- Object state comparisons
——

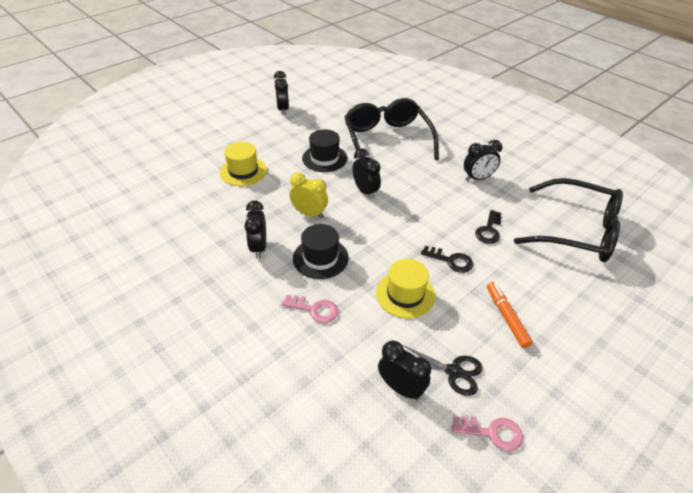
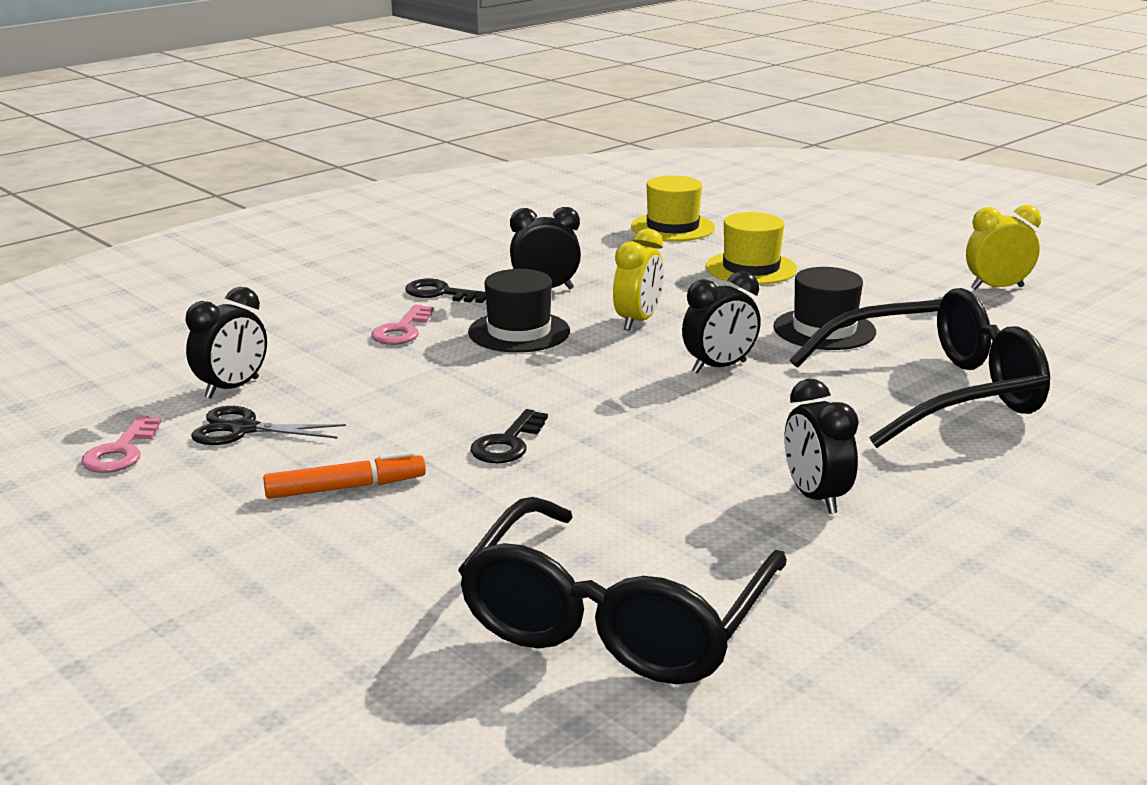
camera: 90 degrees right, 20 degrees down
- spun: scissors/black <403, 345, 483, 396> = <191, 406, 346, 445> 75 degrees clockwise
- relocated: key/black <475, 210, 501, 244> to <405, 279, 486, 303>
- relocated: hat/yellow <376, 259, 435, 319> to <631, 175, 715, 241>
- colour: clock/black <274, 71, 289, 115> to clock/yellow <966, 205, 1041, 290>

——

- What you are asked to do
How many lines in the entries above hold the string "yellow"? Answer with the number and nothing more.

- Task result
2